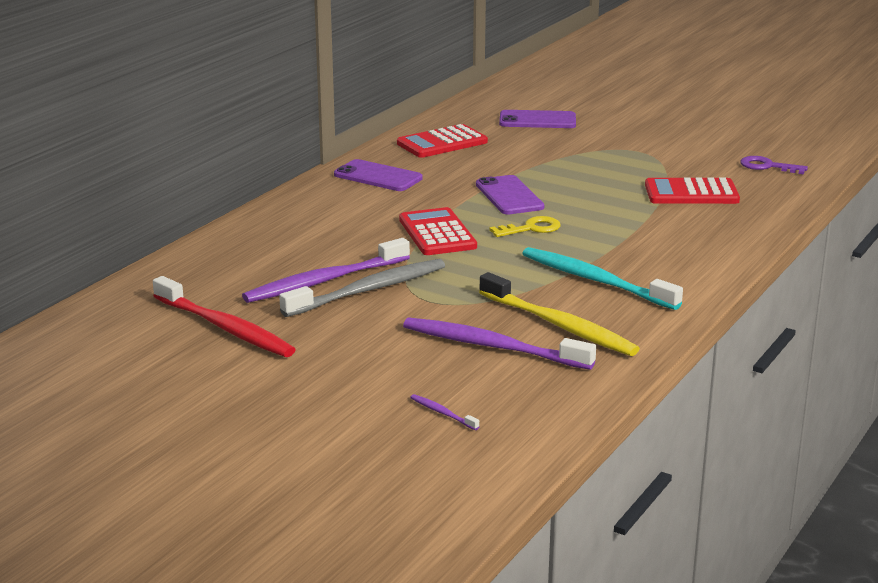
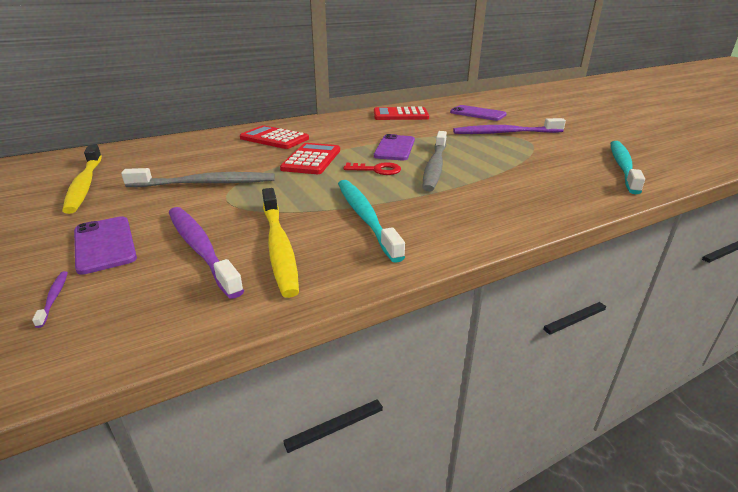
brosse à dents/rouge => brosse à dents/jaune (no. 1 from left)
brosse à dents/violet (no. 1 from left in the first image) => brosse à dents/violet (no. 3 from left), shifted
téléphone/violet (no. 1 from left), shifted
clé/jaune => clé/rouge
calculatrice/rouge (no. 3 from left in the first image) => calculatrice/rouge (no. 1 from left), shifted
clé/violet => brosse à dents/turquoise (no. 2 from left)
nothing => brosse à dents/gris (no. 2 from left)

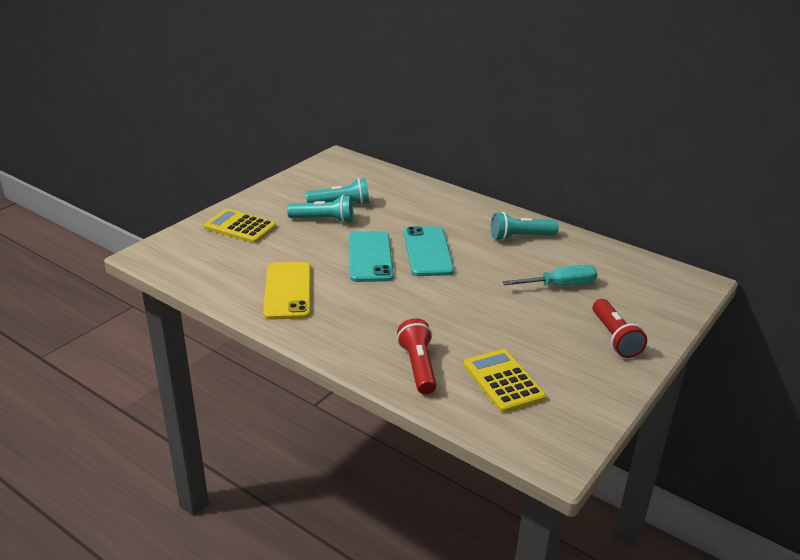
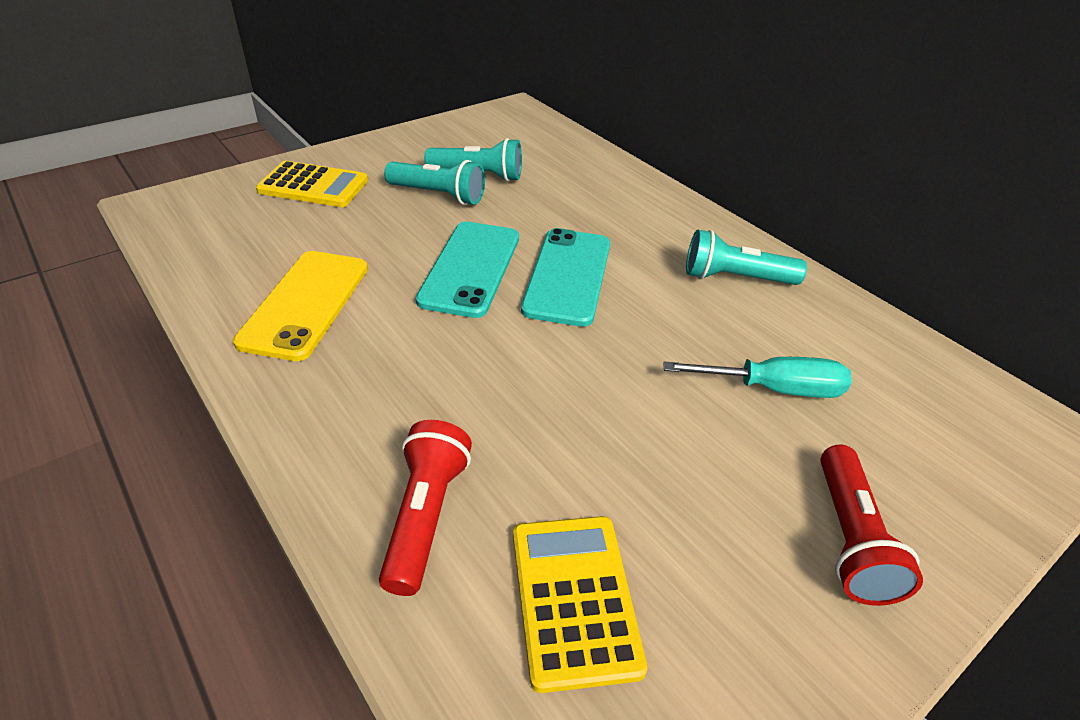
calculatrice/jaune (no. 1 from left), 150 degrees clockwise

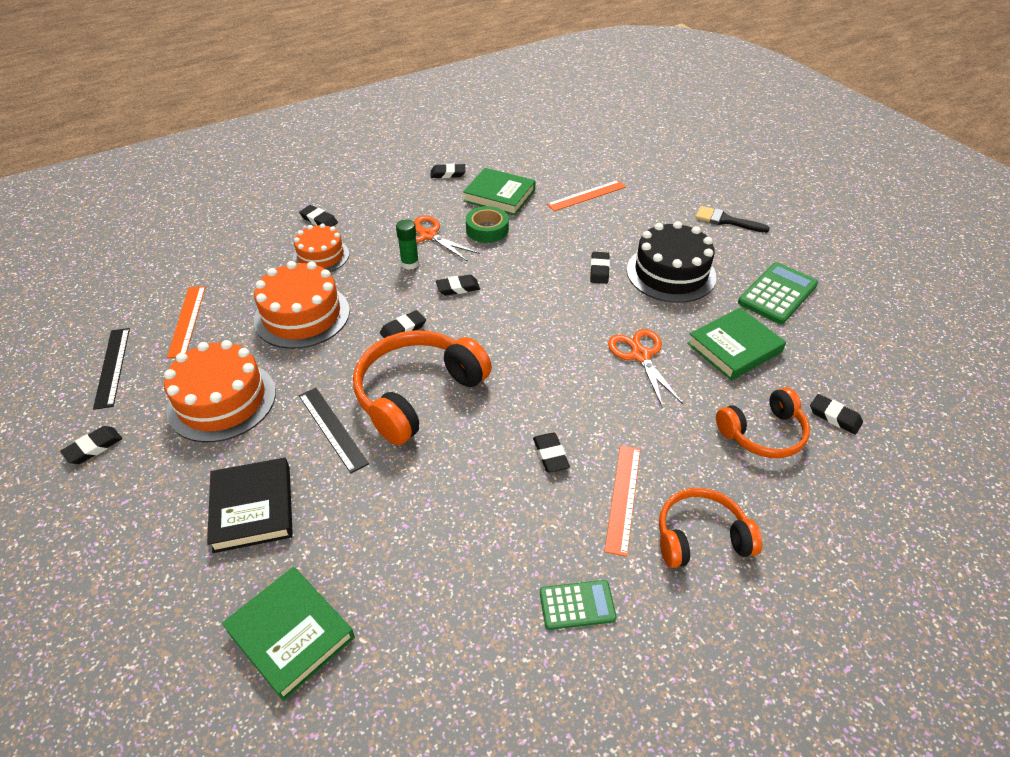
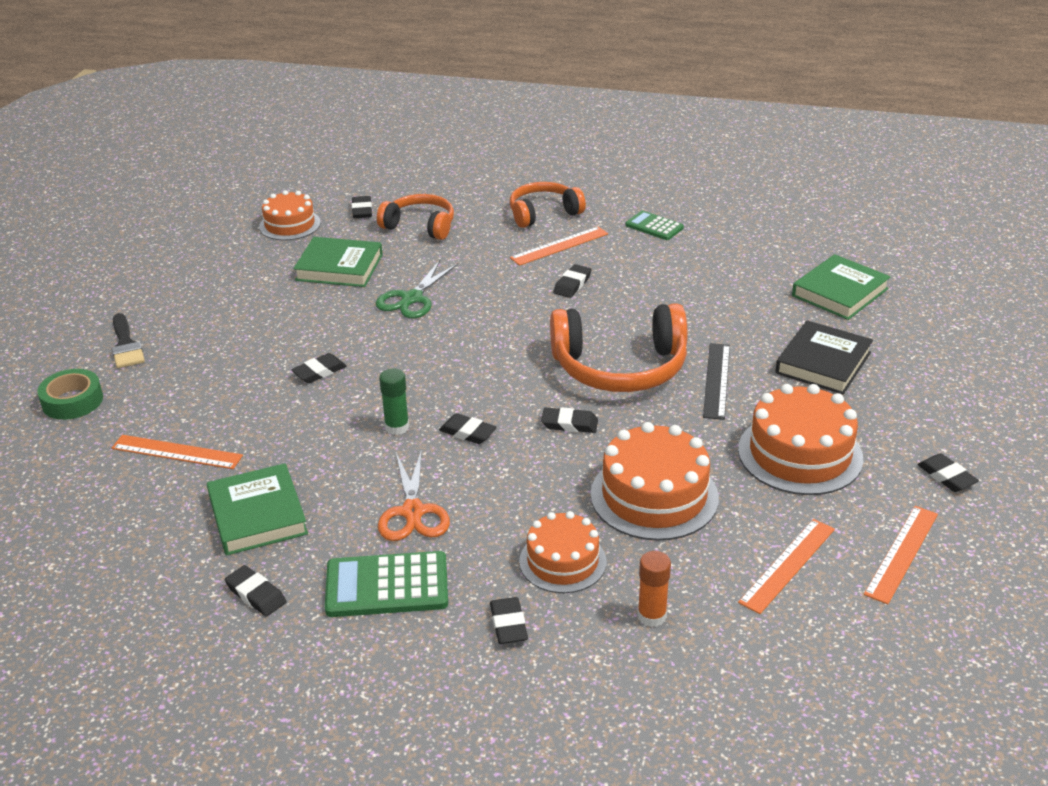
gomme/noir (no. 1 from left in the first image) => gomme/noir (no. 8 from left), 60 degrees clockwise
règle/noir (no. 1 from left) => règle/orange (no. 4 from left)
livre/vert (no. 1 from left in the first image) => livre/vert (no. 3 from left), 45 degrees clockwise
bâton de colle/vert, shifted
ruban adhésif/vert, shifted
ciseaux/orange (no. 2 from left) => ciseaux/vert
gâteau/noir => nothing
casque audio/orange (no. 2 from left), 120 degrees clockwise
calculatrice/vert (no. 2 from left in the first image) => calculatrice/vert (no. 1 from left), shifted
nothing => gâteau/orange (no. 1 from left)
nothing => bâton de colle/orange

★ ★ ★ ★ ★ ★ ★

Copy the records exactly, leaving out every picture.

Your solution =>
brosse à dents/rouge => brosse à dents/jaune (no. 1 from left)
brosse à dents/violet (no. 1 from left in the first image) => brosse à dents/violet (no. 3 from left), shifted
téléphone/violet (no. 1 from left), shifted
clé/jaune => clé/rouge
calculatrice/rouge (no. 3 from left in the first image) => calculatrice/rouge (no. 1 from left), shifted
clé/violet => brosse à dents/turquoise (no. 2 from left)
nothing => brosse à dents/gris (no. 2 from left)

calculatrice/jaune (no. 1 from left), 150 degrees clockwise

gomme/noir (no. 1 from left in the first image) => gomme/noir (no. 8 from left), 60 degrees clockwise
règle/noir (no. 1 from left) => règle/orange (no. 4 from left)
livre/vert (no. 1 from left in the first image) => livre/vert (no. 3 from left), 45 degrees clockwise
bâton de colle/vert, shifted
ruban adhésif/vert, shifted
ciseaux/orange (no. 2 from left) => ciseaux/vert
gâteau/noir => nothing
casque audio/orange (no. 2 from left), 120 degrees clockwise
calculatrice/vert (no. 2 from left in the first image) => calculatrice/vert (no. 1 from left), shifted
nothing => gâteau/orange (no. 1 from left)
nothing => bâton de colle/orange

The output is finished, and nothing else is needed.